— Start of EXERCISE MATERIAL —

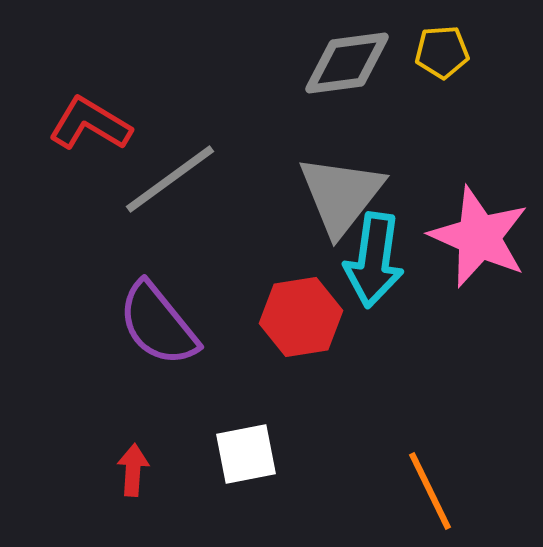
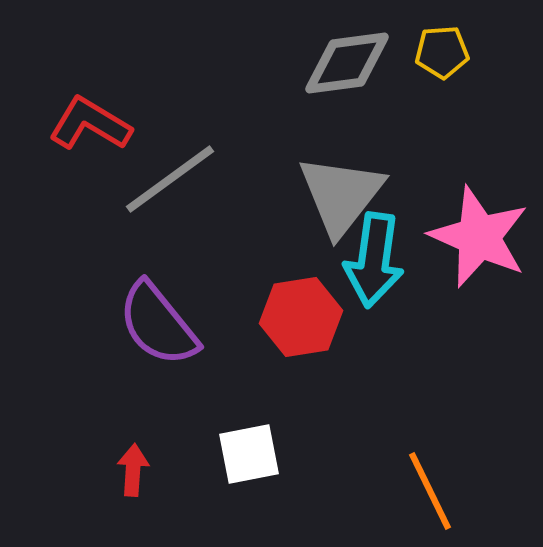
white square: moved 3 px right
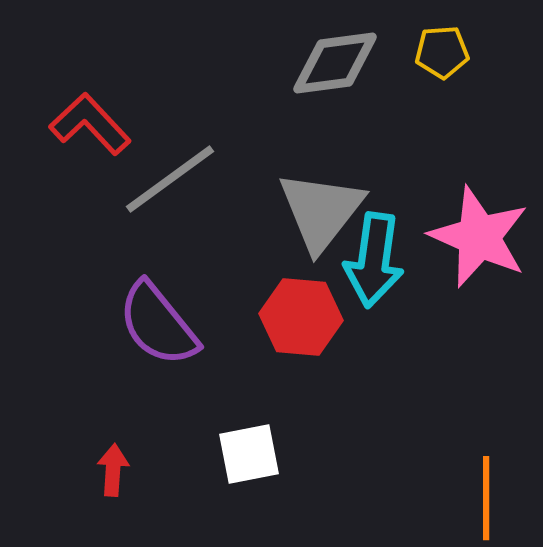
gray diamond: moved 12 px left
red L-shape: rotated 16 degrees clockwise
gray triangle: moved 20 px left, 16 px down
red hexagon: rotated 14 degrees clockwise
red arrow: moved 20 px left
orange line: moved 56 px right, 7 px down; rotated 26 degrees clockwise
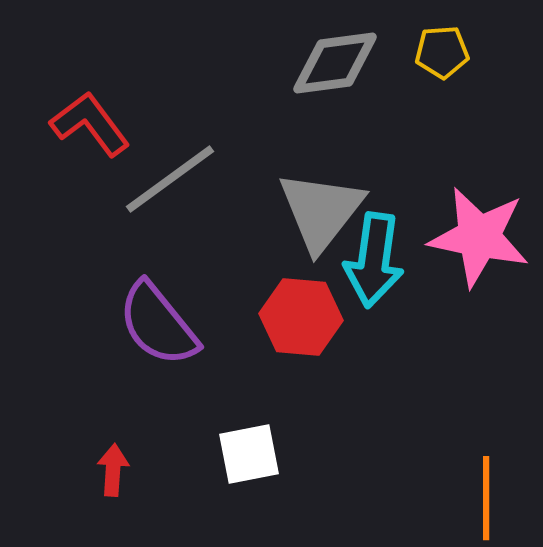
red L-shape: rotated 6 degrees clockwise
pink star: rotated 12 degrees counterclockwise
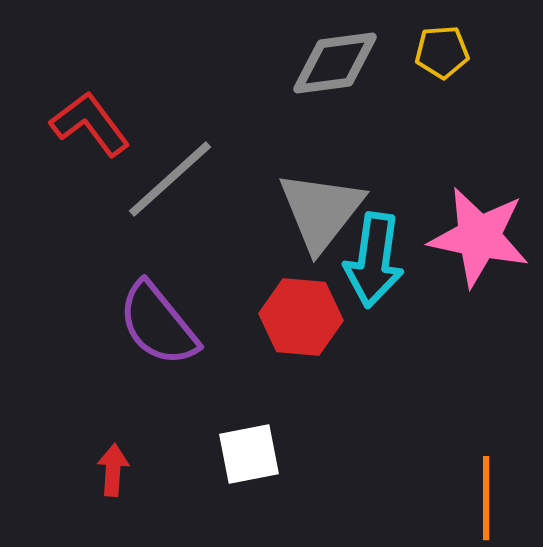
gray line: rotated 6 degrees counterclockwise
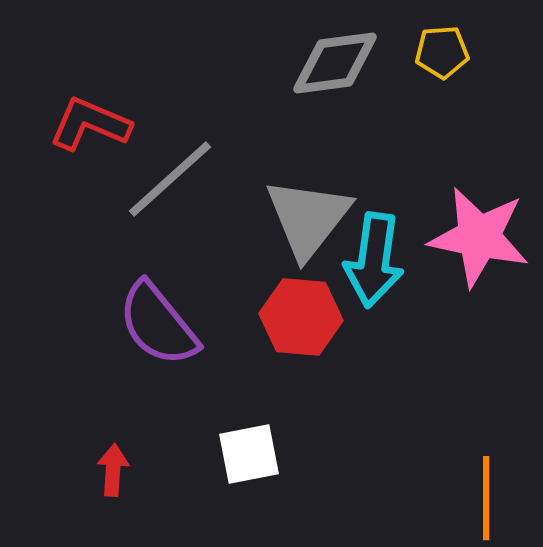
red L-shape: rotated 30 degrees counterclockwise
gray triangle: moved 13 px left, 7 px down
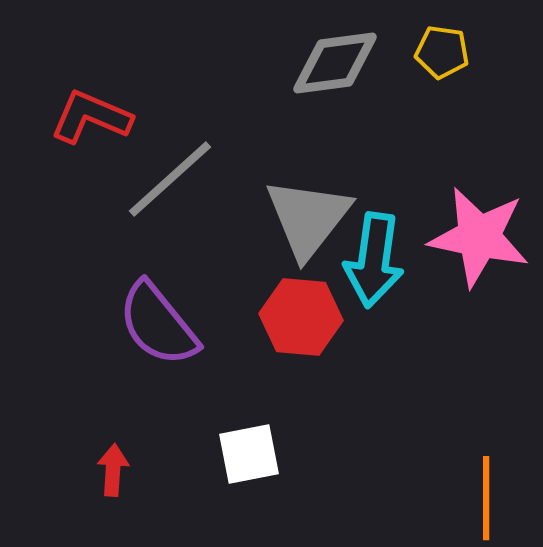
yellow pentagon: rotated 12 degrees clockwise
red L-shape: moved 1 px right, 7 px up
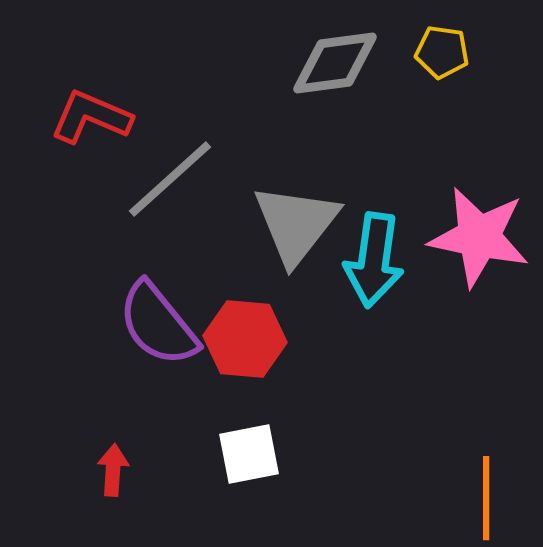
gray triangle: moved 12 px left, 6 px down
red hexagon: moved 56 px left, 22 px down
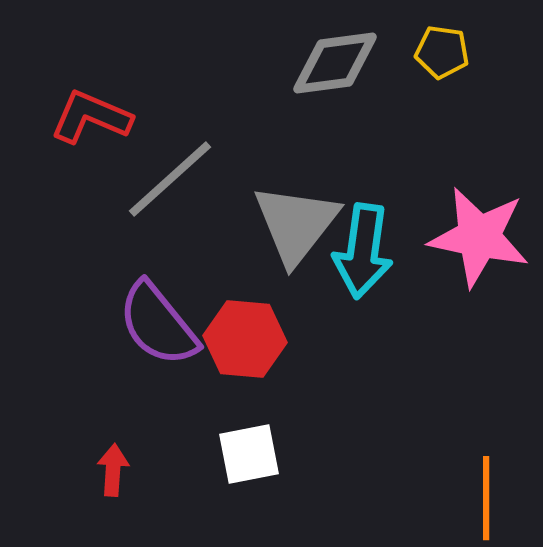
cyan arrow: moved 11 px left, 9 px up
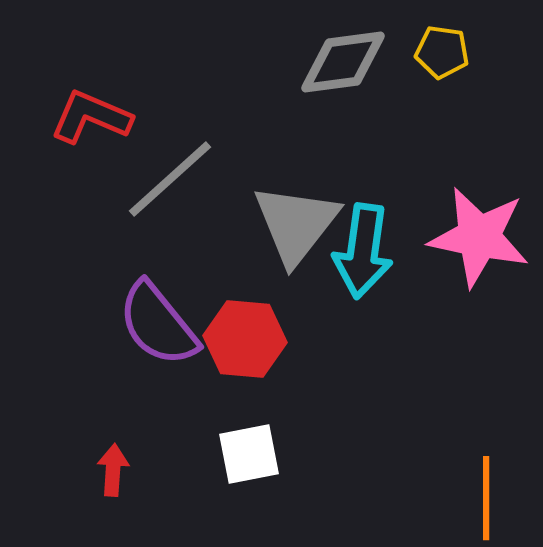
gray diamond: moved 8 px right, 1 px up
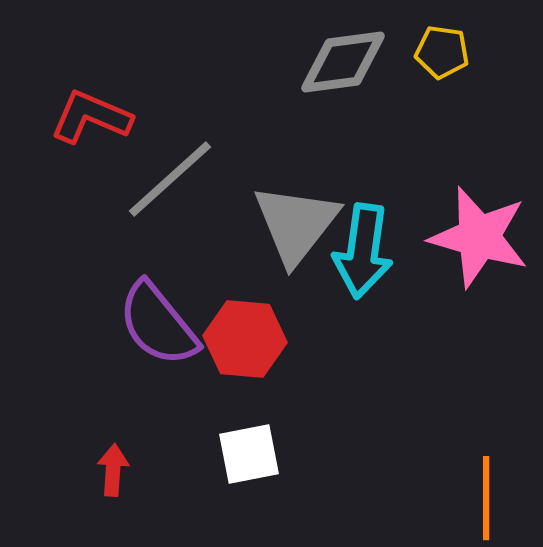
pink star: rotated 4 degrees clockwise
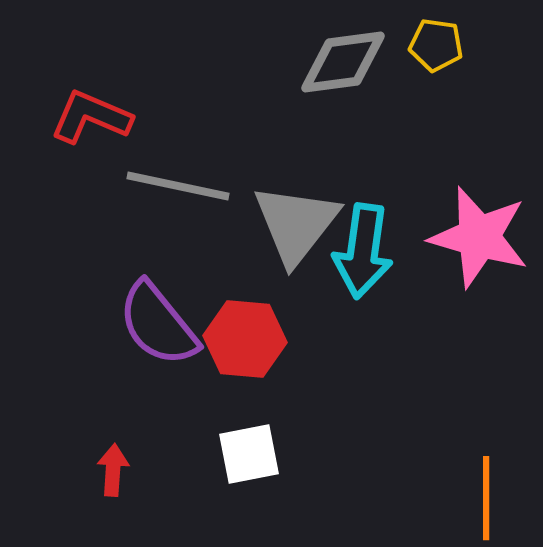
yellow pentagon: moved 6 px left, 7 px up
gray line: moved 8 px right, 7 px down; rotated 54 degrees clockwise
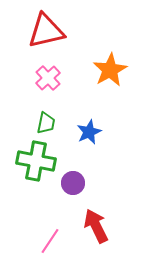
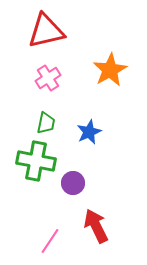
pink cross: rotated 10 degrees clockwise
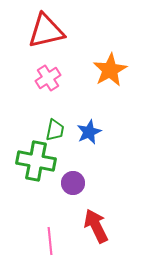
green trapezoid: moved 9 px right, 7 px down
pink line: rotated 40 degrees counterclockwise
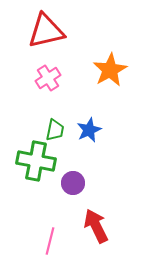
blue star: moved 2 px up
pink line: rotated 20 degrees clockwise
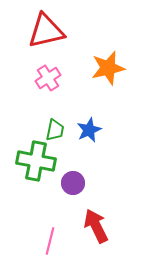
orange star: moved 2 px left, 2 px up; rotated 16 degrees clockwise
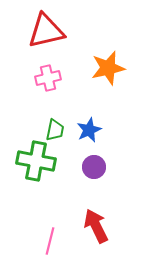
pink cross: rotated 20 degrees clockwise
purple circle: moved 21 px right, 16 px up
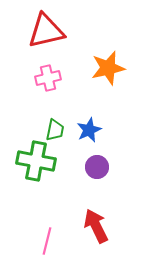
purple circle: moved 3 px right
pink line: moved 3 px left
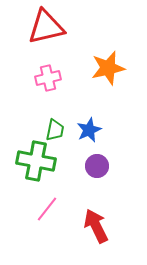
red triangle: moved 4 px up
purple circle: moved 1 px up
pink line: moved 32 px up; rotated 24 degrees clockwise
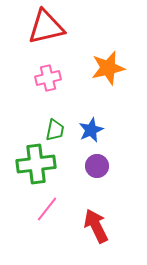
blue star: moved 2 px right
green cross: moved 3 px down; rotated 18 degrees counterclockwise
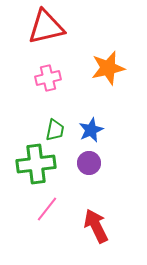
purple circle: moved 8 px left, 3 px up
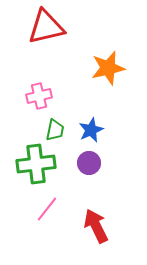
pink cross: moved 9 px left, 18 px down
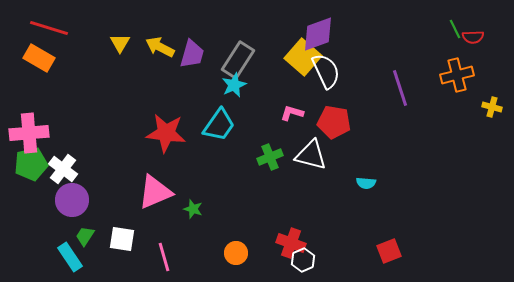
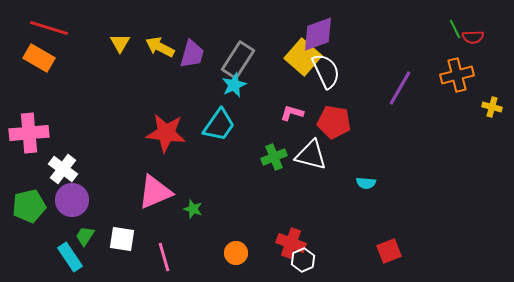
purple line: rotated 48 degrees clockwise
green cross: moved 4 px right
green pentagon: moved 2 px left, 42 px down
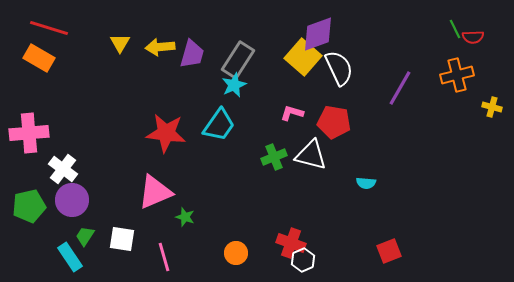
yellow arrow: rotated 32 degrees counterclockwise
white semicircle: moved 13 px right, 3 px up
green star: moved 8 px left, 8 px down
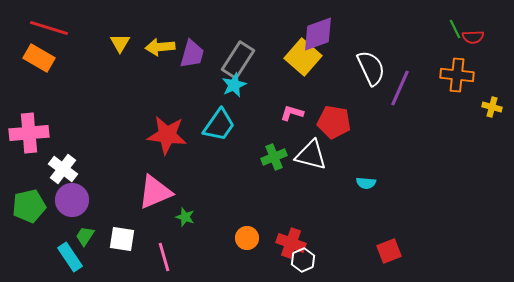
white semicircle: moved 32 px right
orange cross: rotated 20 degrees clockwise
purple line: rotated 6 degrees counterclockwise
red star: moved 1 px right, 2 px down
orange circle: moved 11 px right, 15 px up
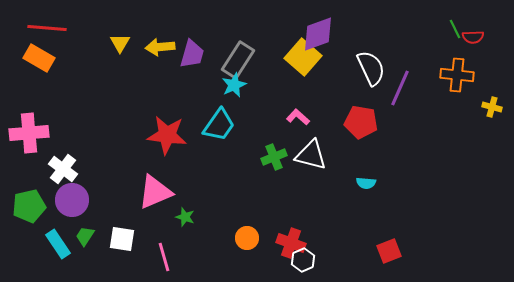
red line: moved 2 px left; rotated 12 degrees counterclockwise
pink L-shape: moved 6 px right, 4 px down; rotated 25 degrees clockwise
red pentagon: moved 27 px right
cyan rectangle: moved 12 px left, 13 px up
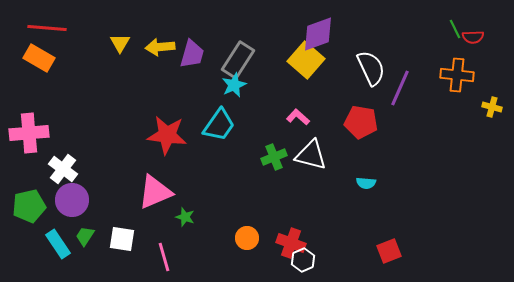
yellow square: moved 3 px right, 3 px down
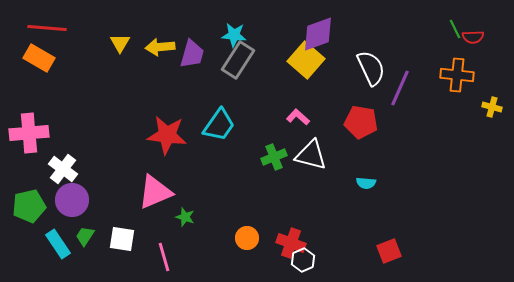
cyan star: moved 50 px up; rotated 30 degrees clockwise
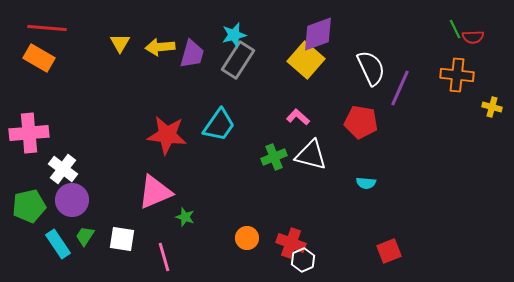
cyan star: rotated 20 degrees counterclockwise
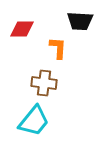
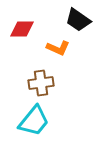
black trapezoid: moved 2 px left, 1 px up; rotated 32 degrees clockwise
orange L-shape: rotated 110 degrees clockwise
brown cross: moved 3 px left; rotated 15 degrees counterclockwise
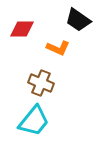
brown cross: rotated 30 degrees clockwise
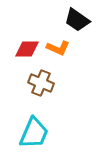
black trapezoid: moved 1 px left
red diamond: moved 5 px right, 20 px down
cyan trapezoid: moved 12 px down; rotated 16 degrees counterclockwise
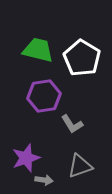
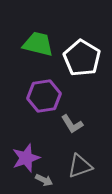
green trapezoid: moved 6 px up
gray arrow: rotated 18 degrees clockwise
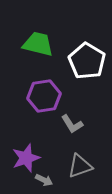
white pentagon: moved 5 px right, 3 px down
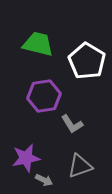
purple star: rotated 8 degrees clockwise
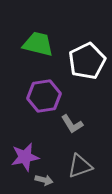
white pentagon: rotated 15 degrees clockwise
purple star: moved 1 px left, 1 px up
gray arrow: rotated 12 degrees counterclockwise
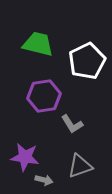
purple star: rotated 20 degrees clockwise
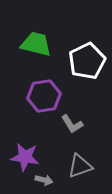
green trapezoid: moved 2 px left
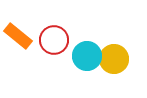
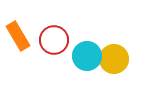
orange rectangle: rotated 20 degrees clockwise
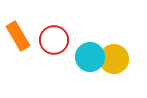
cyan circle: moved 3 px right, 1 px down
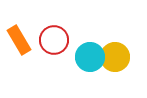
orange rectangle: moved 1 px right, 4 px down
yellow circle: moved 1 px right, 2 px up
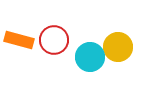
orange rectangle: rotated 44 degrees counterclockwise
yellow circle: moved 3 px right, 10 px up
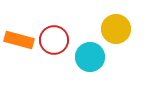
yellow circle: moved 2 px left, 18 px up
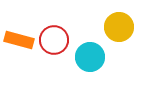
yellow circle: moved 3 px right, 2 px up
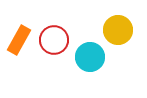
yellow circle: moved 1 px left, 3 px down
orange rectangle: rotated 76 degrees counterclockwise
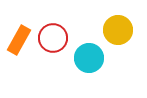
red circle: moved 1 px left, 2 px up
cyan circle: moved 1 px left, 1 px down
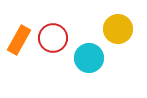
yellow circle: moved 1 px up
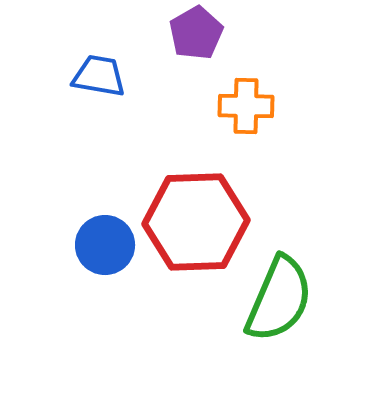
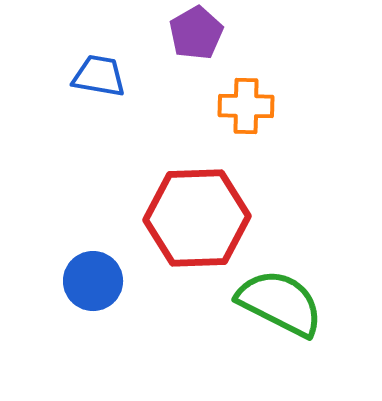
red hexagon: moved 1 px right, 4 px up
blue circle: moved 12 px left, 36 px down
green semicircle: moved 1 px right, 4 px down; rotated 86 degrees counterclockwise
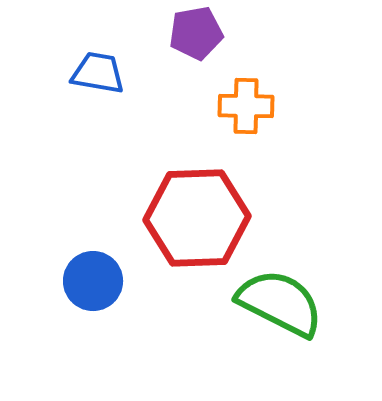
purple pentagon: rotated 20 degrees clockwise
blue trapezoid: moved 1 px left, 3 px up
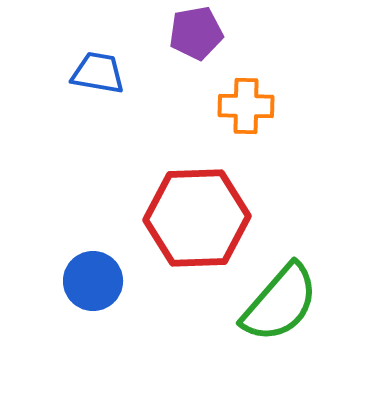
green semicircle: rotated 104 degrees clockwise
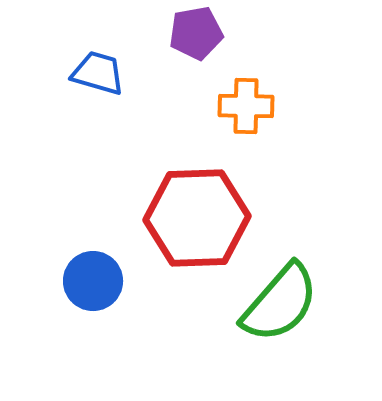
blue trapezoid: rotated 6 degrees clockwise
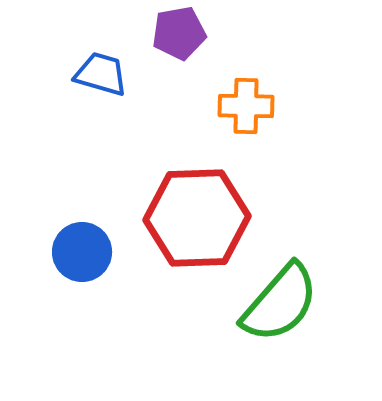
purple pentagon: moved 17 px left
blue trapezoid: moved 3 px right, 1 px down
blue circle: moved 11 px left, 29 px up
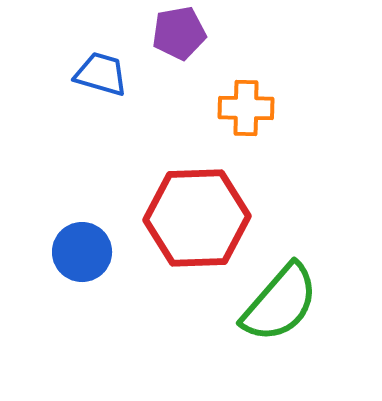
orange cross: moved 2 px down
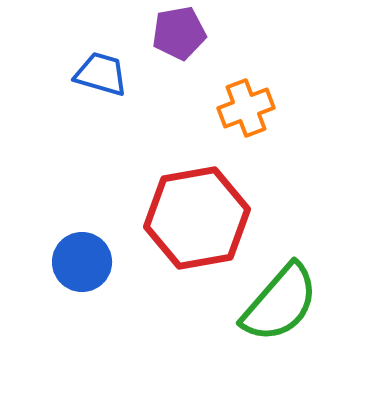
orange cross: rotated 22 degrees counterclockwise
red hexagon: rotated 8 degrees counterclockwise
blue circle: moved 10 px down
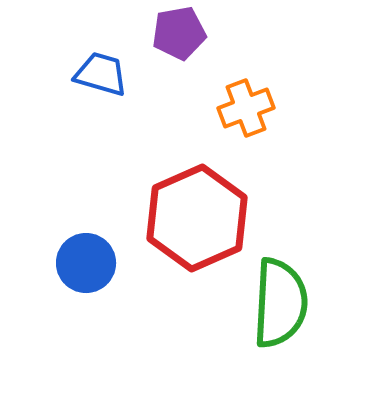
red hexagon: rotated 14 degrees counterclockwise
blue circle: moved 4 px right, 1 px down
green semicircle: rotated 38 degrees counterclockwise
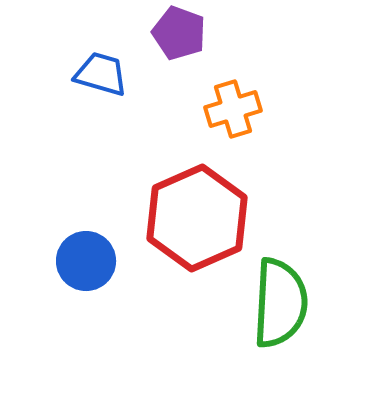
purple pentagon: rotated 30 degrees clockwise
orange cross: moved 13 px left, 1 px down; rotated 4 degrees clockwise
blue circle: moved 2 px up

— End of EXERCISE MATERIAL —

**YOUR OBJECTIVE:** Copy the records word for word, starting at the line that contains "orange rectangle: rotated 20" and ending at the line that contains "orange cross: moved 2 px down", with both of those lines included. Leave the picture lines out of your copy.

**PROBLEM SOLUTION:**
orange rectangle: rotated 20 degrees clockwise
cyan circle: moved 3 px right, 1 px down
orange rectangle: moved 1 px right, 4 px down
yellow circle: moved 1 px right, 2 px up
orange rectangle: rotated 44 degrees counterclockwise
yellow circle: moved 3 px right, 10 px up
yellow circle: moved 2 px left, 18 px up
yellow circle: moved 3 px right, 2 px up
yellow circle: moved 1 px left, 3 px down
orange rectangle: rotated 76 degrees counterclockwise
red circle: moved 1 px left, 2 px up
cyan circle: moved 1 px left, 1 px down
yellow circle: moved 1 px up
red hexagon: moved 1 px right, 4 px up
blue circle: moved 12 px left, 36 px down
green semicircle: moved 1 px right, 4 px down; rotated 86 degrees counterclockwise
purple pentagon: rotated 20 degrees clockwise
blue trapezoid: moved 1 px left, 3 px up
green semicircle: rotated 104 degrees clockwise
blue trapezoid: rotated 6 degrees clockwise
purple pentagon: moved 17 px left
blue trapezoid: moved 3 px right, 1 px down
blue circle: moved 11 px left, 29 px up
orange cross: moved 2 px down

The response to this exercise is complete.